§ What the exercise asks
Using the records below, copy exactly the part that opens with the line holding "(849, 300) = (970, 120): black" and closes with the line holding "camera: 50 degrees left, 5 degrees down", minus the pictures.

[Start of section]

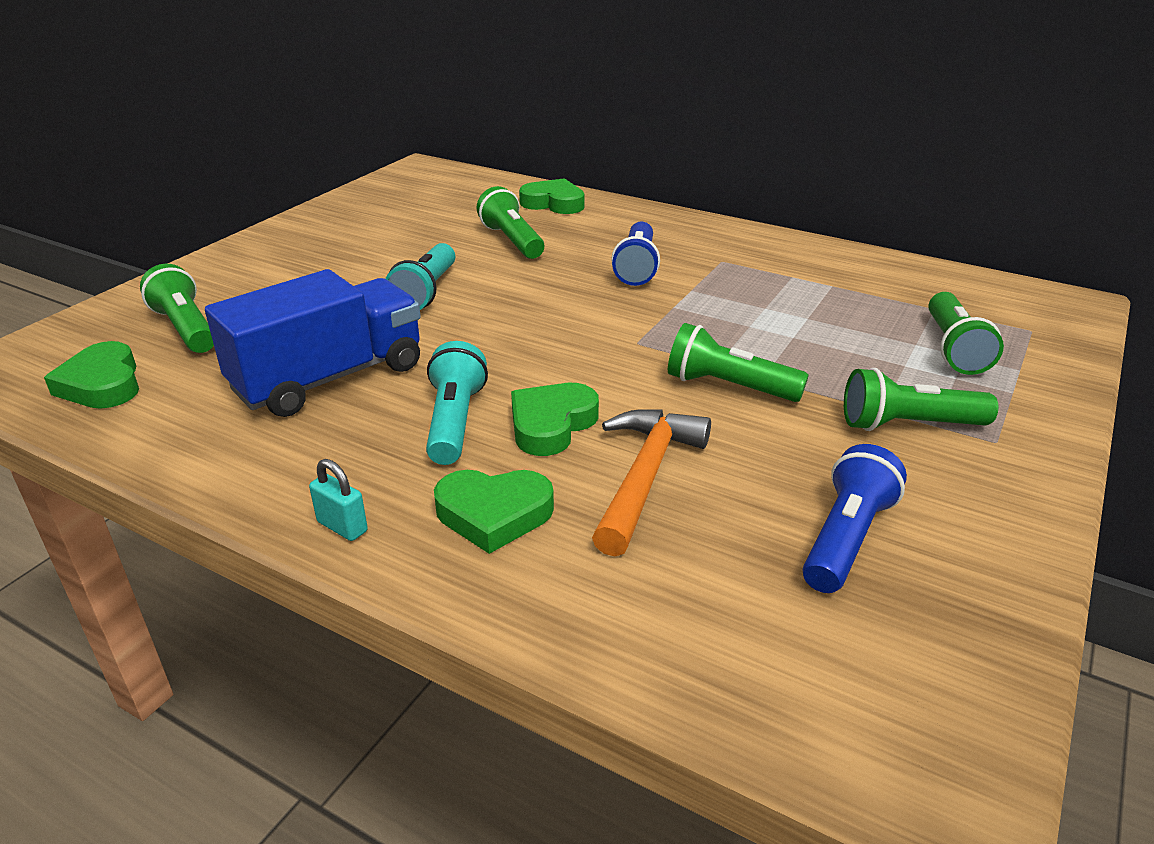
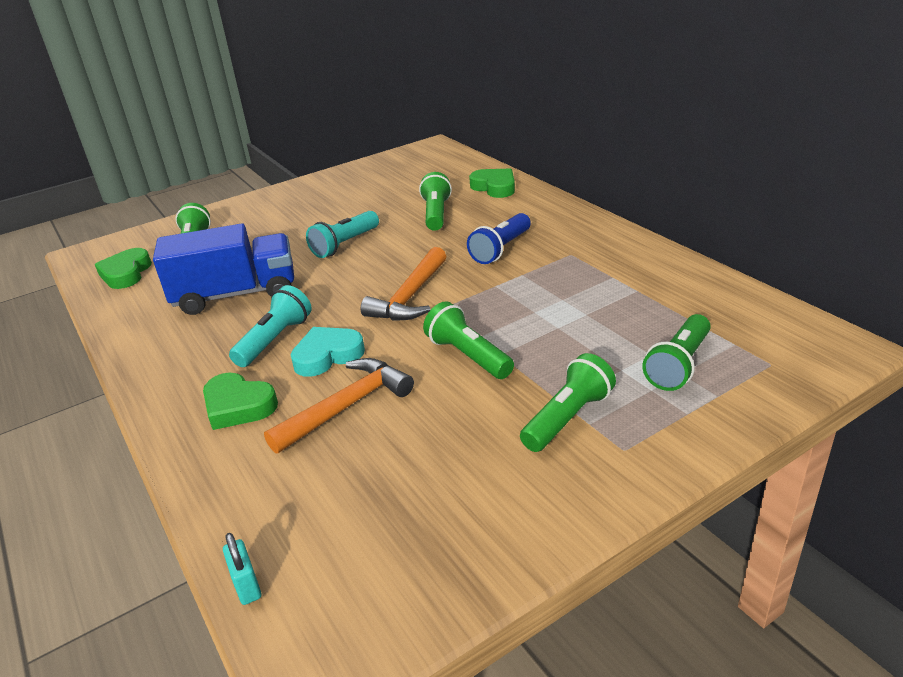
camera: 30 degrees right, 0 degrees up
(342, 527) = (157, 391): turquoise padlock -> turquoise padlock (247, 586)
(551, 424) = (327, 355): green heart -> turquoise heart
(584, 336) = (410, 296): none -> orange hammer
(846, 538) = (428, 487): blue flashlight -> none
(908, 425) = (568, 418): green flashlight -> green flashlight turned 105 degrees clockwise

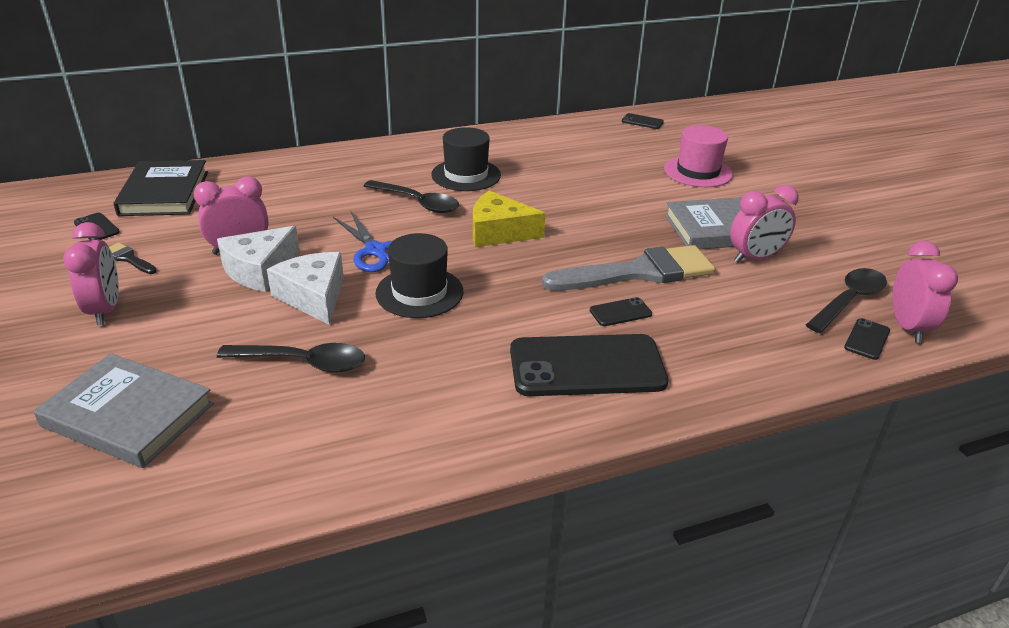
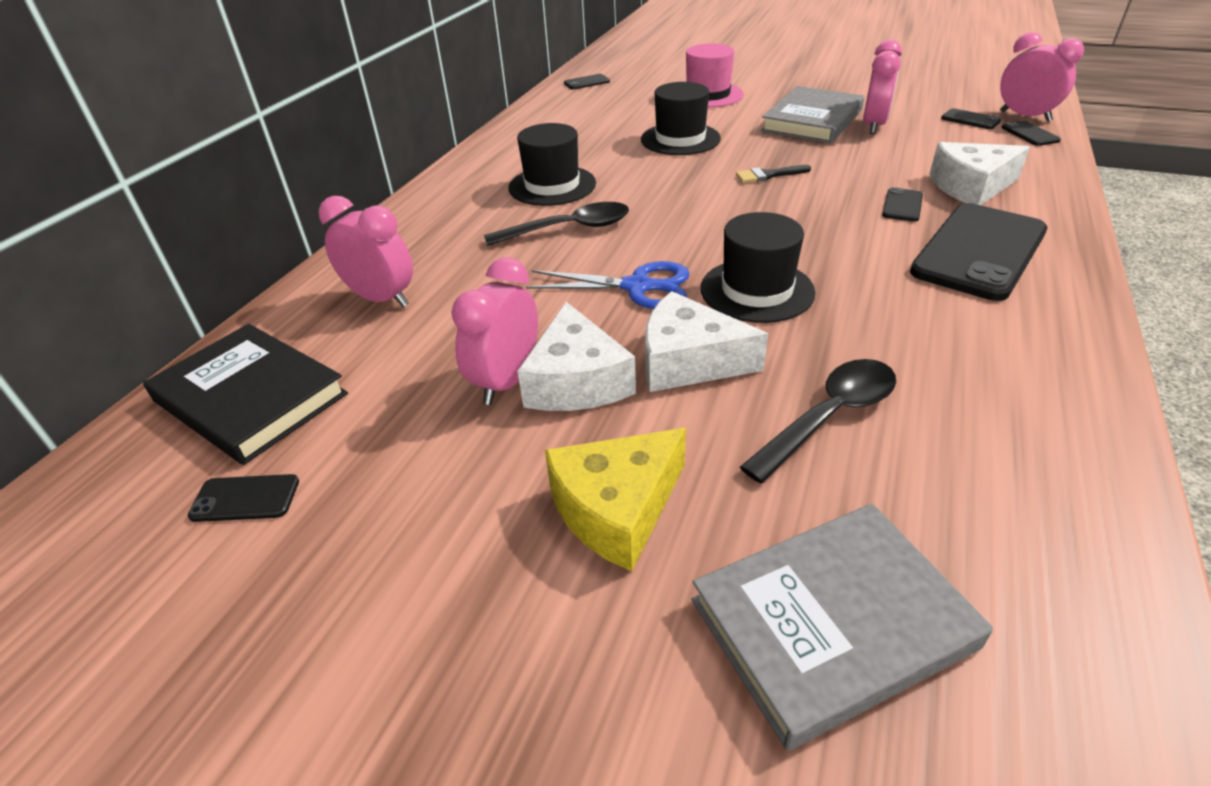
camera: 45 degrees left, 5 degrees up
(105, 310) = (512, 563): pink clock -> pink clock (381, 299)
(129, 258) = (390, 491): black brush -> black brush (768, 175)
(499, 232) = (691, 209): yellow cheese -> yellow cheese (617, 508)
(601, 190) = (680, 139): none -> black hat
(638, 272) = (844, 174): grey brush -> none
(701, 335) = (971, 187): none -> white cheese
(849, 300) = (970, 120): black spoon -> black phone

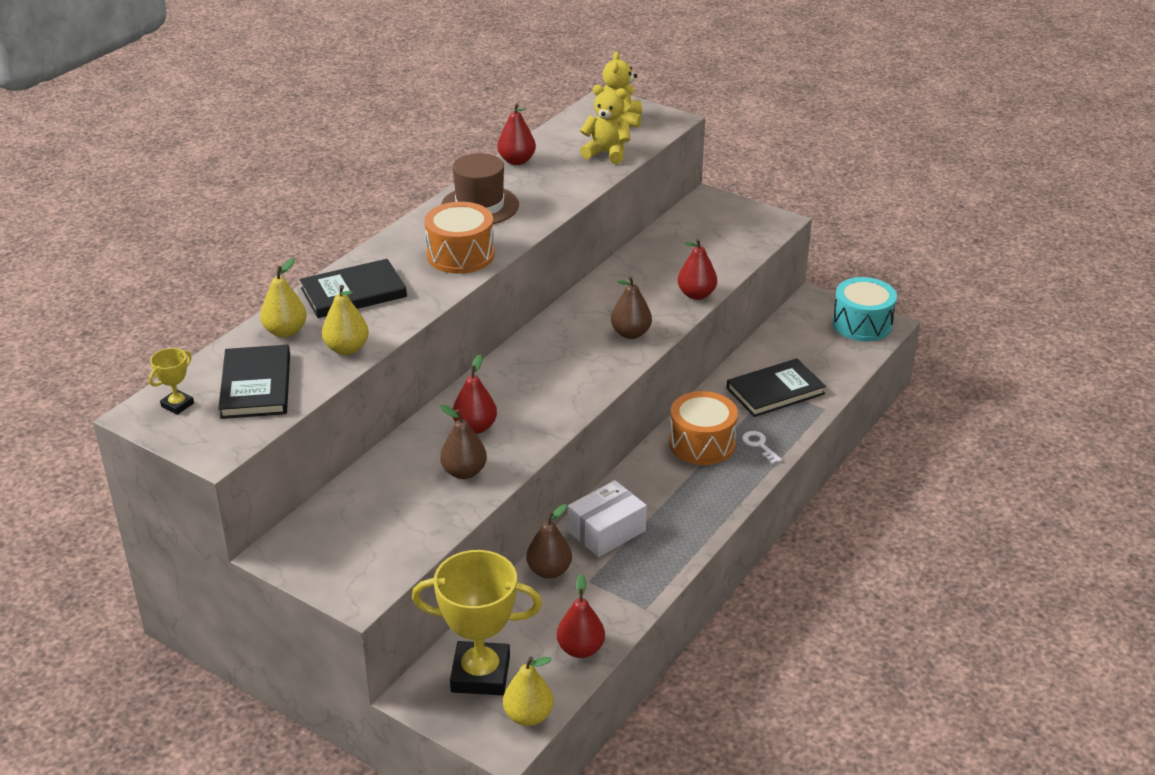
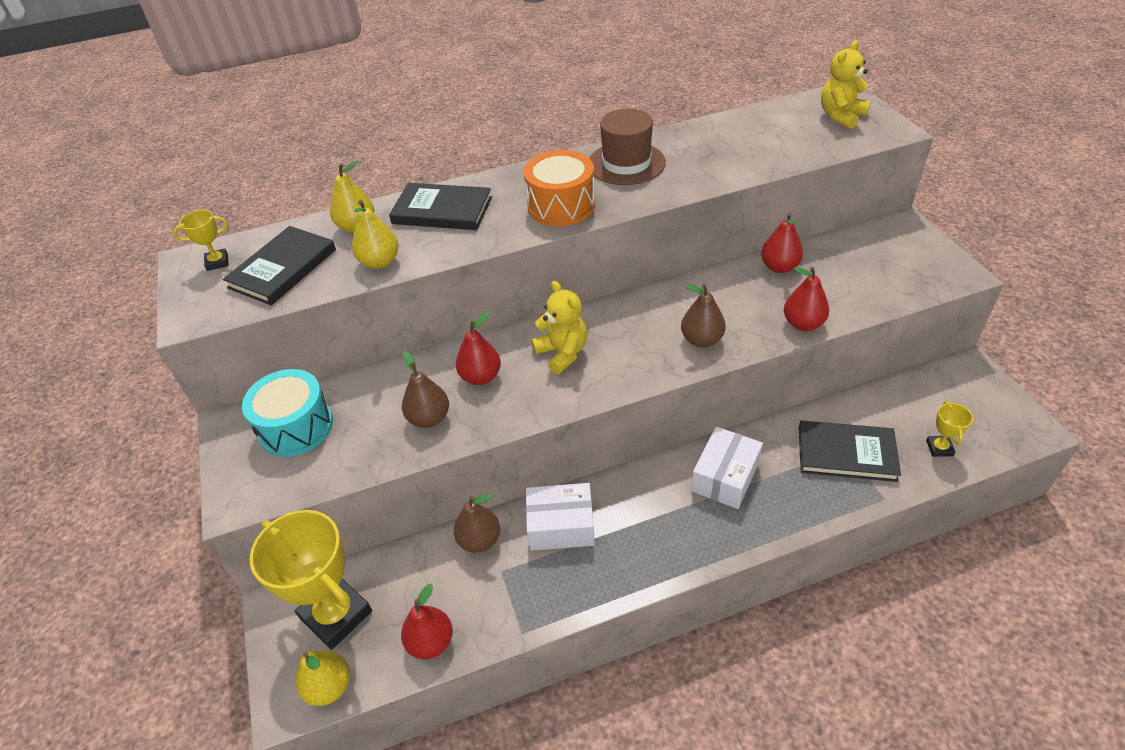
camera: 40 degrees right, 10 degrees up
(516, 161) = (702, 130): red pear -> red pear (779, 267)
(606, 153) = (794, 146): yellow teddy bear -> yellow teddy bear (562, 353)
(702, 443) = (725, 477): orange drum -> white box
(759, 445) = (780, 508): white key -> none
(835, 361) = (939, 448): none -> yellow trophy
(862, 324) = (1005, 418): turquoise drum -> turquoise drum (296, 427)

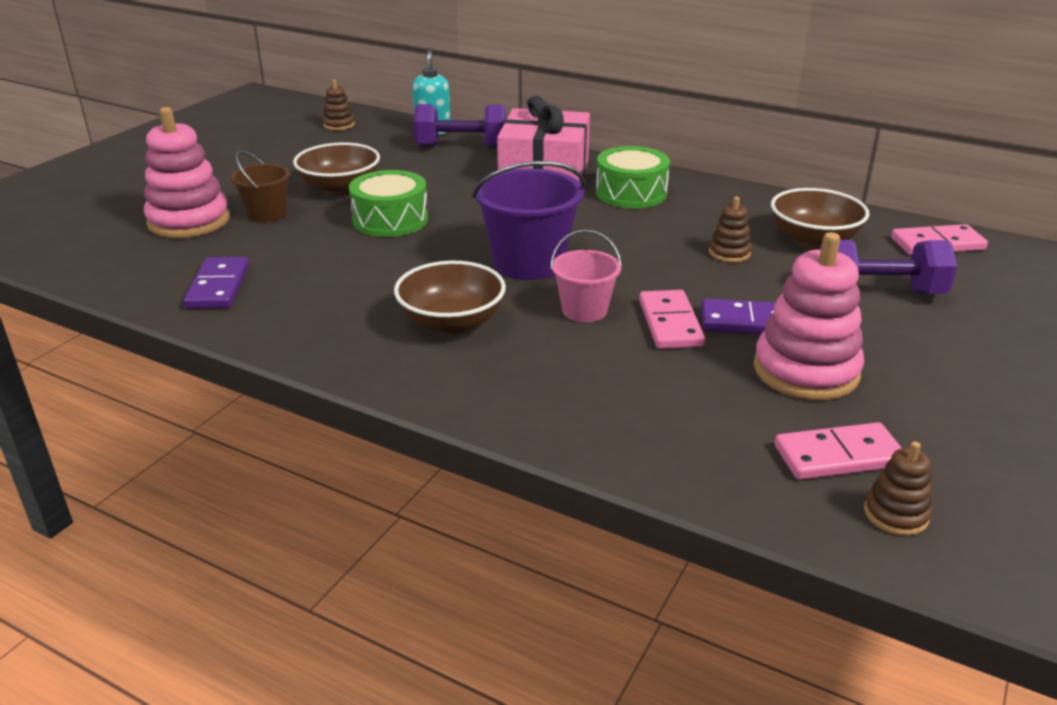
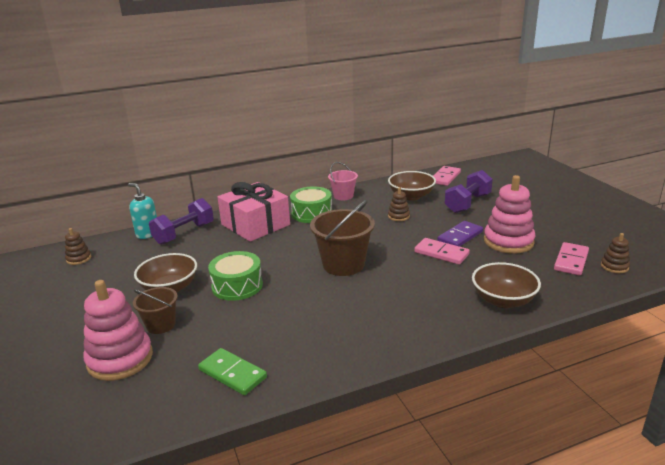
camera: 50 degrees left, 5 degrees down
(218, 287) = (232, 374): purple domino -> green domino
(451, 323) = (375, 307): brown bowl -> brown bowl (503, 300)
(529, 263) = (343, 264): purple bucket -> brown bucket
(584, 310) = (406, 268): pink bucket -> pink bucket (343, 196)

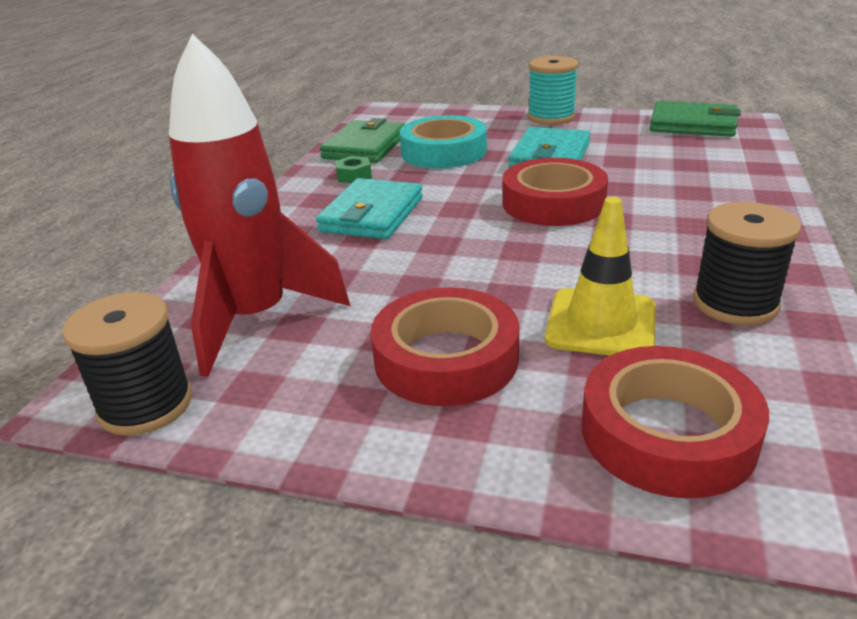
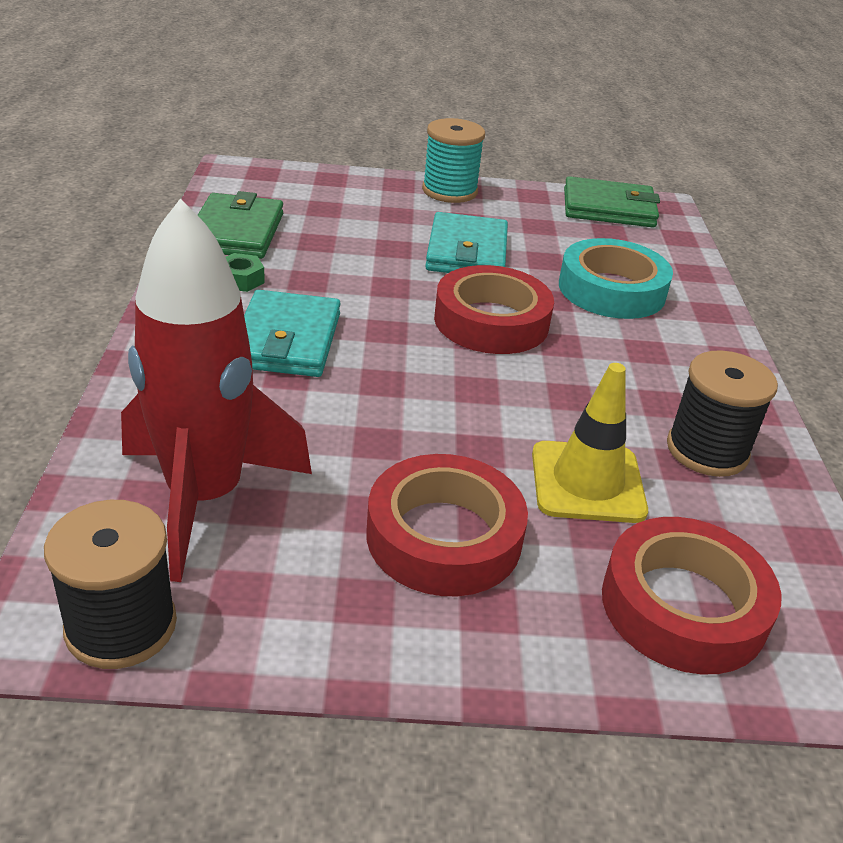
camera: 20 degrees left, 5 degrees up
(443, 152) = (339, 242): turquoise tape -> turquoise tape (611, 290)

[End of section]

§ Response for this exercise
(849, 300) = (970, 120): black spoon -> black phone

camera: 40 degrees right, 10 degrees up
(516, 161) = (702, 130): red pear -> red pear (779, 267)
(606, 153) = (794, 146): yellow teddy bear -> yellow teddy bear (562, 353)
(702, 443) = (725, 477): orange drum -> white box
(759, 445) = (780, 508): white key -> none
(835, 361) = (939, 448): none -> yellow trophy
(862, 324) = (1005, 418): turquoise drum -> turquoise drum (296, 427)

camera: 50 degrees left, 5 degrees down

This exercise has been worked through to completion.